▸ Material provided:

%%

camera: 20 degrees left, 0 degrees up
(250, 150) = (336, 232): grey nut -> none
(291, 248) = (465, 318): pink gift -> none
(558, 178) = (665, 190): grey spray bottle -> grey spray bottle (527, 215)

%%

▸ Try it: Repeat the whole listing exactly, line for line.

▸ Solution below:
camera: 20 degrees left, 0 degrees up
(250, 150) = (336, 232): grey nut -> none
(291, 248) = (465, 318): pink gift -> none
(558, 178) = (665, 190): grey spray bottle -> grey spray bottle (527, 215)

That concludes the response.